═══ TASK MATERIAL ═══

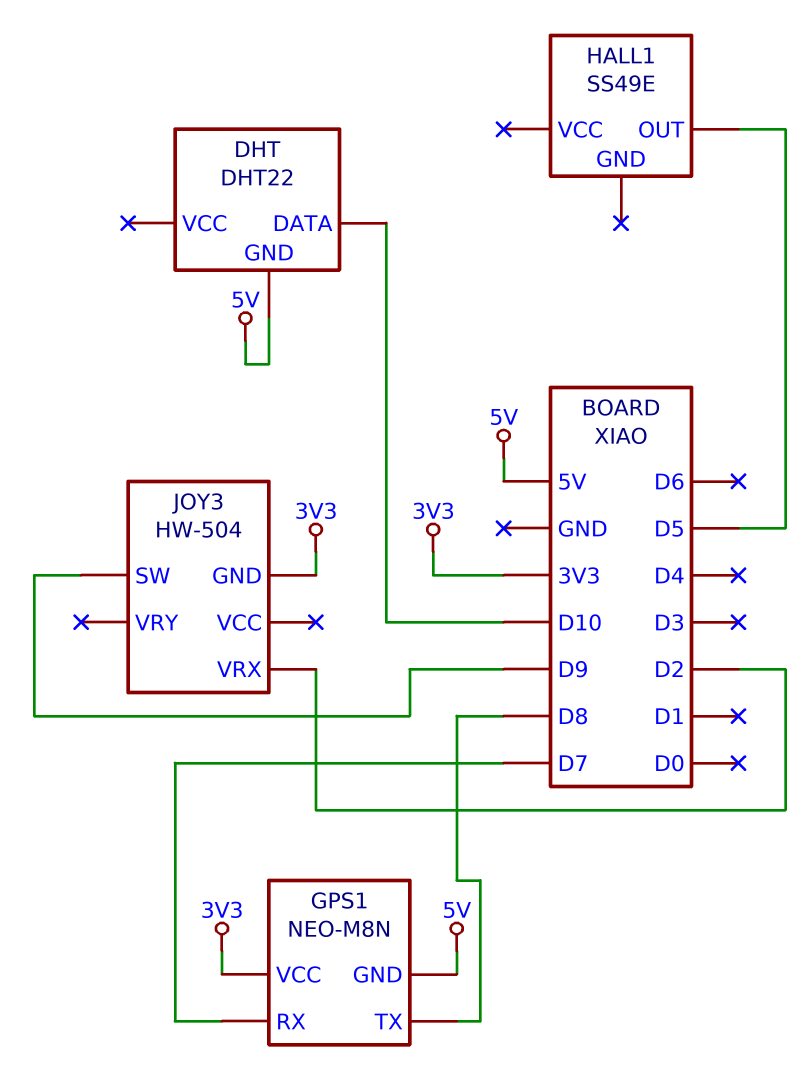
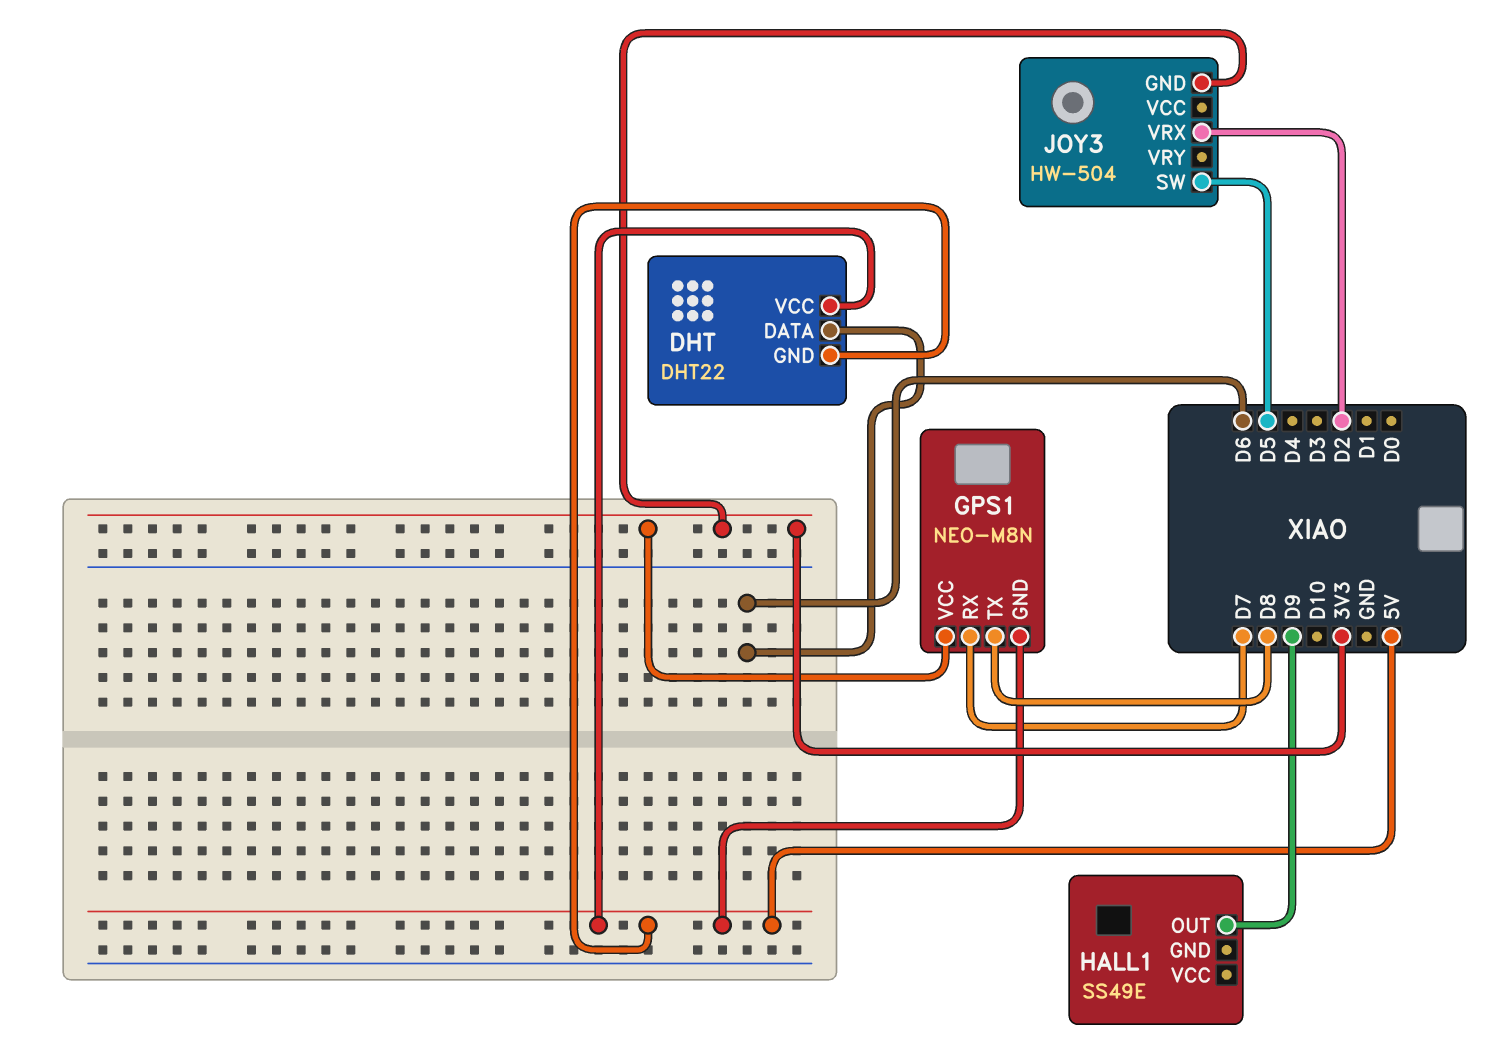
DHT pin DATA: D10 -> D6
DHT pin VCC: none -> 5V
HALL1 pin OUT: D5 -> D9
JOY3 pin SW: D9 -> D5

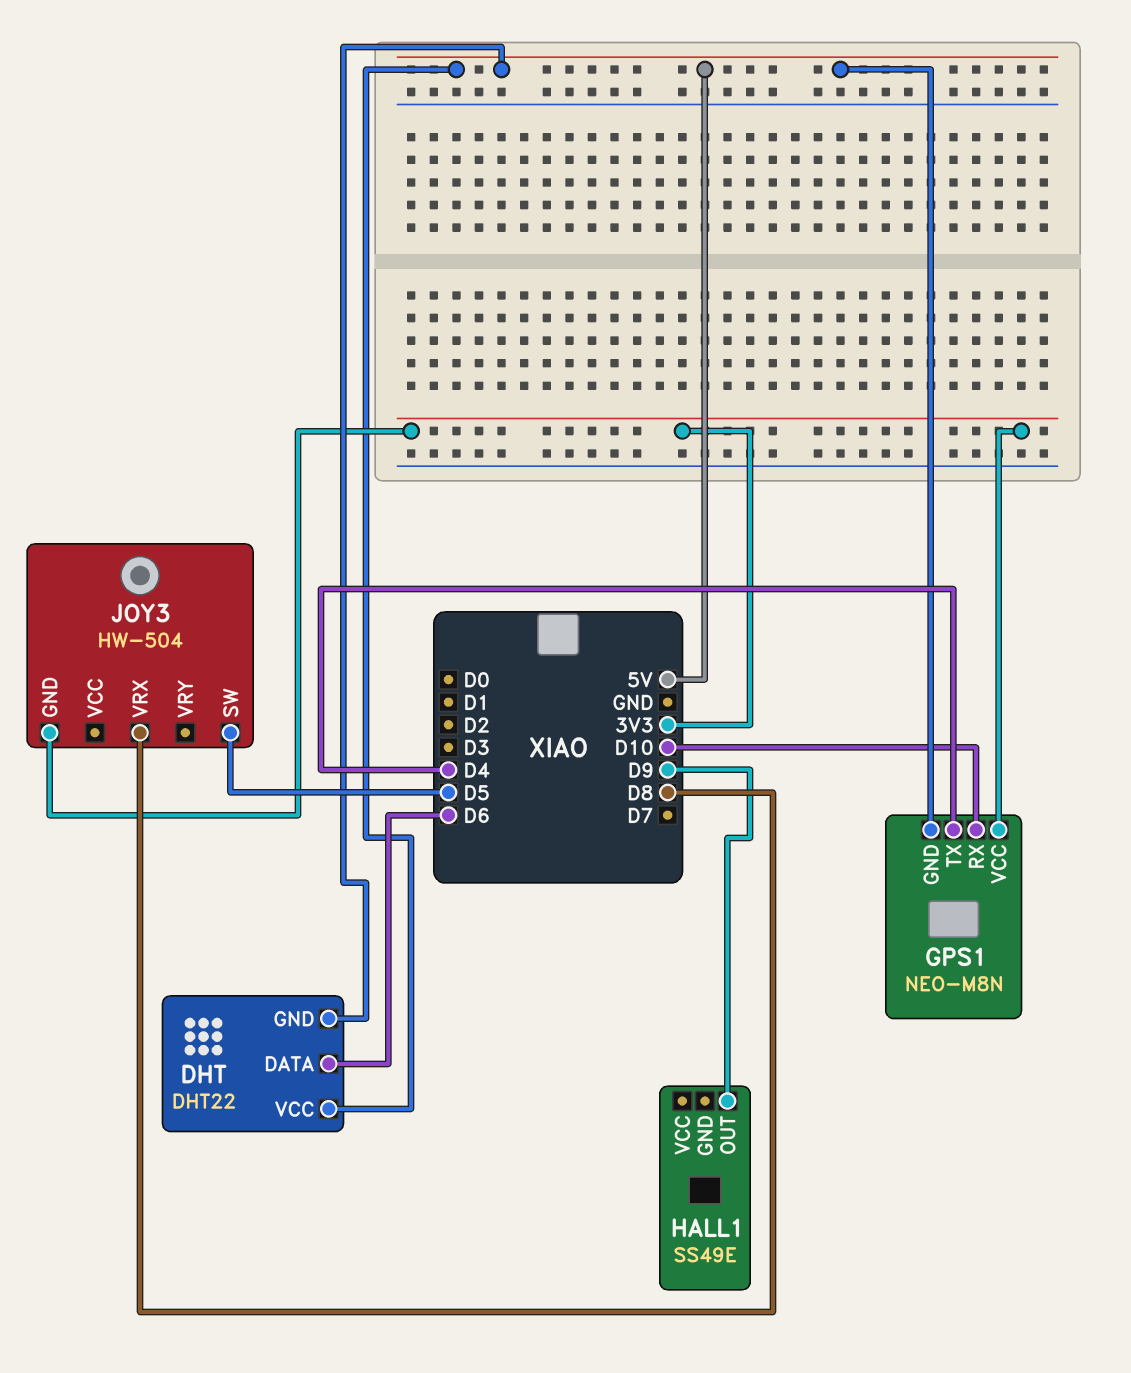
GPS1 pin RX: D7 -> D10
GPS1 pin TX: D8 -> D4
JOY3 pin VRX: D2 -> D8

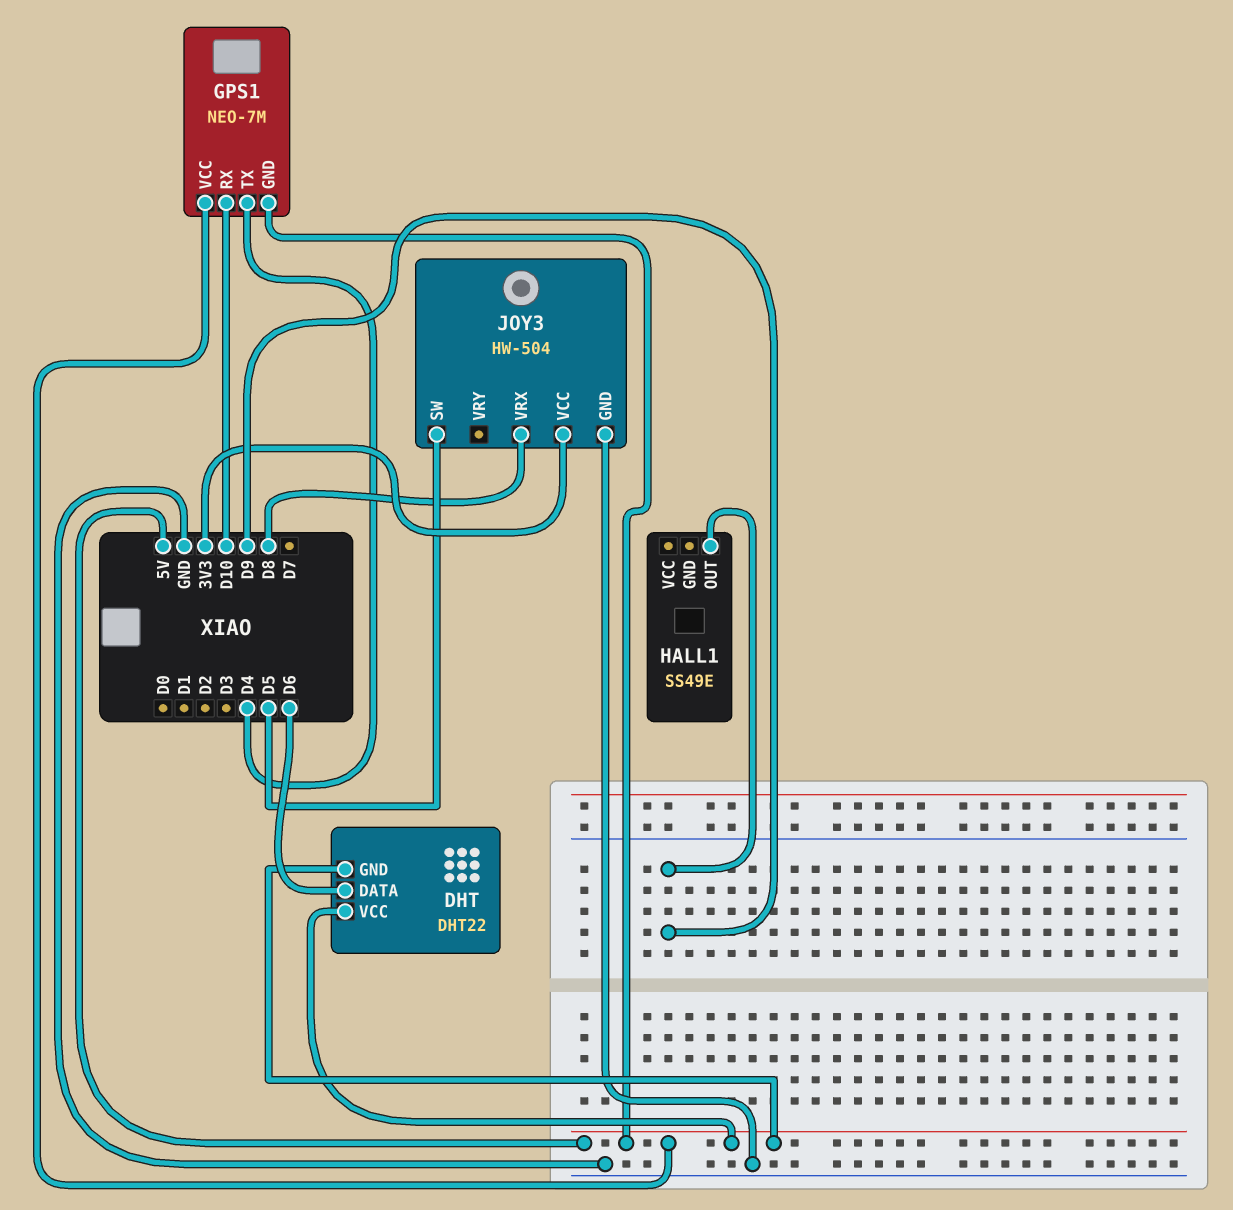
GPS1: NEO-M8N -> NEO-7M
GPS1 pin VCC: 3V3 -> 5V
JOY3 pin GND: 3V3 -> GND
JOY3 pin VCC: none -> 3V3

═══

• ABOUT THIS EXERCISE
Within the entries, find each line holding the string "none". Reply with how many there are, as a number alone.

• ANSWER TO THIS PROBLEM
2